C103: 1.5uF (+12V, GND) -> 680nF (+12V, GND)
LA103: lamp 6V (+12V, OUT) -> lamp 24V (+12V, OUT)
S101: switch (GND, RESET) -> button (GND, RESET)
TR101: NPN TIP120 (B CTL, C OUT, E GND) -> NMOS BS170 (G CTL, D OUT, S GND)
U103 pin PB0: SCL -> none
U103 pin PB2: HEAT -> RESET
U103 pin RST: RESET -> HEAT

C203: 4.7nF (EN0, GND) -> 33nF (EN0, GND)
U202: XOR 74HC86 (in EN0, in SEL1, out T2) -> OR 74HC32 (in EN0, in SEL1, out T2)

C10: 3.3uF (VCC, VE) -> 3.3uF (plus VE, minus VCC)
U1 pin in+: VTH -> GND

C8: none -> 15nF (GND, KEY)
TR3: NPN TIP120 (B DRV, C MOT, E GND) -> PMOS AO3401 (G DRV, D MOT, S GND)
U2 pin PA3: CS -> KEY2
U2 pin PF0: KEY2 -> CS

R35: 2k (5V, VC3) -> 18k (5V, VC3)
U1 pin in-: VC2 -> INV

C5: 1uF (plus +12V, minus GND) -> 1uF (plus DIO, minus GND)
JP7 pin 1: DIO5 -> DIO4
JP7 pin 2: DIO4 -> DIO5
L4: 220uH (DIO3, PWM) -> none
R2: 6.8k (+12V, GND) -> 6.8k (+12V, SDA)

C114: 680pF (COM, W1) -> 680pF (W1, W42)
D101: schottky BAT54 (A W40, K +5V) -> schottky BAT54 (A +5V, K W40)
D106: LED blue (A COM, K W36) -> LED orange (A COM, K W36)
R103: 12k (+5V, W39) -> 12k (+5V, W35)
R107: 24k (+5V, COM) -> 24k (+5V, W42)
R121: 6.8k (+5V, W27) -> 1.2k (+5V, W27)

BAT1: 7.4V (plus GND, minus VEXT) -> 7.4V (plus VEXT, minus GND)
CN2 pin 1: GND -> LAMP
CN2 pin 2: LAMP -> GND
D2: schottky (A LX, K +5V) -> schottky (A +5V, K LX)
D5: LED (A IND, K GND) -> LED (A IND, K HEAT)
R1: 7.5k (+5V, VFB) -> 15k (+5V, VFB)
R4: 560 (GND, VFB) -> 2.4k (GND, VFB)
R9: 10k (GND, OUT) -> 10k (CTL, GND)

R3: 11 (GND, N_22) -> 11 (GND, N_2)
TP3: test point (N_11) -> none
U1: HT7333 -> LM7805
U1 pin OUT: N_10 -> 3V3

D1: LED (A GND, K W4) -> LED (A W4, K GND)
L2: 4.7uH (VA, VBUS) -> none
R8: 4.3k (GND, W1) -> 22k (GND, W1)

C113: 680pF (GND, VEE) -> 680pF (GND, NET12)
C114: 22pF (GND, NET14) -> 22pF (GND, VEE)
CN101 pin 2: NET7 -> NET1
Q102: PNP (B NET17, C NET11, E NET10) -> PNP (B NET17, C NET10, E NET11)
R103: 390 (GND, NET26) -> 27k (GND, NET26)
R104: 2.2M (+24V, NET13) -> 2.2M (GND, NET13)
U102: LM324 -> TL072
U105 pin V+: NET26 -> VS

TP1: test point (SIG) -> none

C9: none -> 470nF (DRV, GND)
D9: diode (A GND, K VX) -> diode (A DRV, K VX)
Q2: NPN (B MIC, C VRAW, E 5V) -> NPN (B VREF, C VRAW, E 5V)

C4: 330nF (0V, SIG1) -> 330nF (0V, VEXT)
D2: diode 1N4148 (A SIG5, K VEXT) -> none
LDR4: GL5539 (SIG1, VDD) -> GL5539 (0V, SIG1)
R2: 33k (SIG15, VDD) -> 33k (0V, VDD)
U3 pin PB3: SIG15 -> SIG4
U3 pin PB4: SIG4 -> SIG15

— Your instructions —
Please retype the data above exactly, including every line.

— Task response —
C103: 1.5uF (+12V, GND) -> 680nF (+12V, GND)
LA103: lamp 6V (+12V, OUT) -> lamp 24V (+12V, OUT)
S101: switch (GND, RESET) -> button (GND, RESET)
TR101: NPN TIP120 (B CTL, C OUT, E GND) -> NMOS BS170 (G CTL, D OUT, S GND)
U103 pin PB0: SCL -> none
U103 pin PB2: HEAT -> RESET
U103 pin RST: RESET -> HEAT

C203: 4.7nF (EN0, GND) -> 33nF (EN0, GND)
U202: XOR 74HC86 (in EN0, in SEL1, out T2) -> OR 74HC32 (in EN0, in SEL1, out T2)

C10: 3.3uF (VCC, VE) -> 3.3uF (plus VE, minus VCC)
U1 pin in+: VTH -> GND

C8: none -> 15nF (GND, KEY)
TR3: NPN TIP120 (B DRV, C MOT, E GND) -> PMOS AO3401 (G DRV, D MOT, S GND)
U2 pin PA3: CS -> KEY2
U2 pin PF0: KEY2 -> CS

R35: 2k (5V, VC3) -> 18k (5V, VC3)
U1 pin in-: VC2 -> INV

C5: 1uF (plus +12V, minus GND) -> 1uF (plus DIO, minus GND)
JP7 pin 1: DIO5 -> DIO4
JP7 pin 2: DIO4 -> DIO5
L4: 220uH (DIO3, PWM) -> none
R2: 6.8k (+12V, GND) -> 6.8k (+12V, SDA)

C114: 680pF (COM, W1) -> 680pF (W1, W42)
D101: schottky BAT54 (A W40, K +5V) -> schottky BAT54 (A +5V, K W40)
D106: LED blue (A COM, K W36) -> LED orange (A COM, K W36)
R103: 12k (+5V, W39) -> 12k (+5V, W35)
R107: 24k (+5V, COM) -> 24k (+5V, W42)
R121: 6.8k (+5V, W27) -> 1.2k (+5V, W27)

BAT1: 7.4V (plus GND, minus VEXT) -> 7.4V (plus VEXT, minus GND)
CN2 pin 1: GND -> LAMP
CN2 pin 2: LAMP -> GND
D2: schottky (A LX, K +5V) -> schottky (A +5V, K LX)
D5: LED (A IND, K GND) -> LED (A IND, K HEAT)
R1: 7.5k (+5V, VFB) -> 15k (+5V, VFB)
R4: 560 (GND, VFB) -> 2.4k (GND, VFB)
R9: 10k (GND, OUT) -> 10k (CTL, GND)

R3: 11 (GND, N_22) -> 11 (GND, N_2)
TP3: test point (N_11) -> none
U1: HT7333 -> LM7805
U1 pin OUT: N_10 -> 3V3

D1: LED (A GND, K W4) -> LED (A W4, K GND)
L2: 4.7uH (VA, VBUS) -> none
R8: 4.3k (GND, W1) -> 22k (GND, W1)

C113: 680pF (GND, VEE) -> 680pF (GND, NET12)
C114: 22pF (GND, NET14) -> 22pF (GND, VEE)
CN101 pin 2: NET7 -> NET1
Q102: PNP (B NET17, C NET11, E NET10) -> PNP (B NET17, C NET10, E NET11)
R103: 390 (GND, NET26) -> 27k (GND, NET26)
R104: 2.2M (+24V, NET13) -> 2.2M (GND, NET13)
U102: LM324 -> TL072
U105 pin V+: NET26 -> VS

TP1: test point (SIG) -> none

C9: none -> 470nF (DRV, GND)
D9: diode (A GND, K VX) -> diode (A DRV, K VX)
Q2: NPN (B MIC, C VRAW, E 5V) -> NPN (B VREF, C VRAW, E 5V)

C4: 330nF (0V, SIG1) -> 330nF (0V, VEXT)
D2: diode 1N4148 (A SIG5, K VEXT) -> none
LDR4: GL5539 (SIG1, VDD) -> GL5539 (0V, SIG1)
R2: 33k (SIG15, VDD) -> 33k (0V, VDD)
U3 pin PB3: SIG15 -> SIG4
U3 pin PB4: SIG4 -> SIG15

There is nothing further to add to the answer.